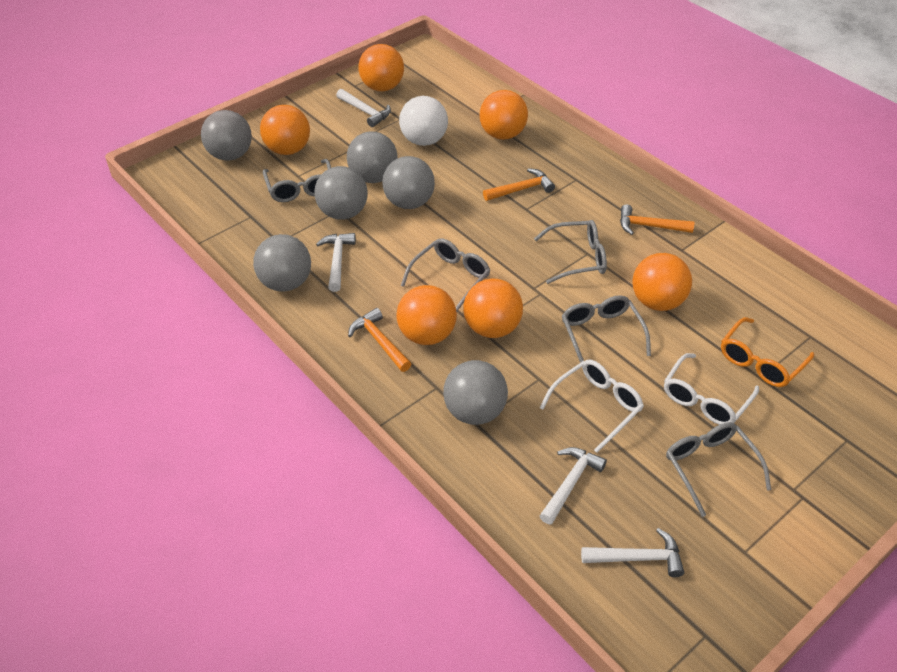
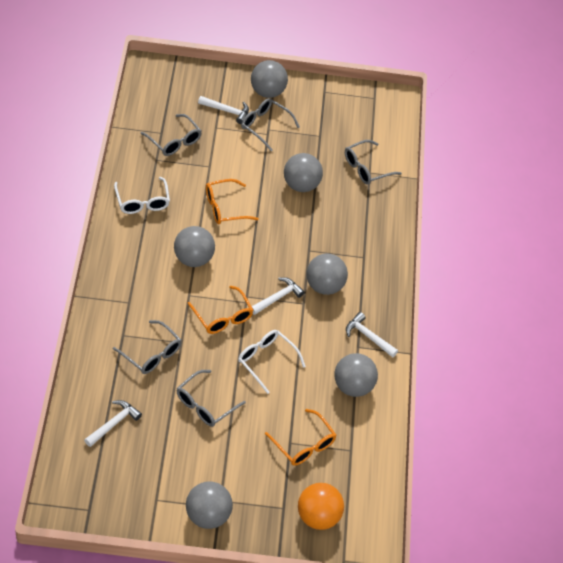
orange ball: 6 -> 1
orange glasses: 1 -> 3
orange hammer: 3 -> 0
white ball: 1 -> 0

Assignment:
For each line above, output its wording exactly and leave out any picture.

Answer section:
orange ball: 6 -> 1
orange glasses: 1 -> 3
orange hammer: 3 -> 0
white ball: 1 -> 0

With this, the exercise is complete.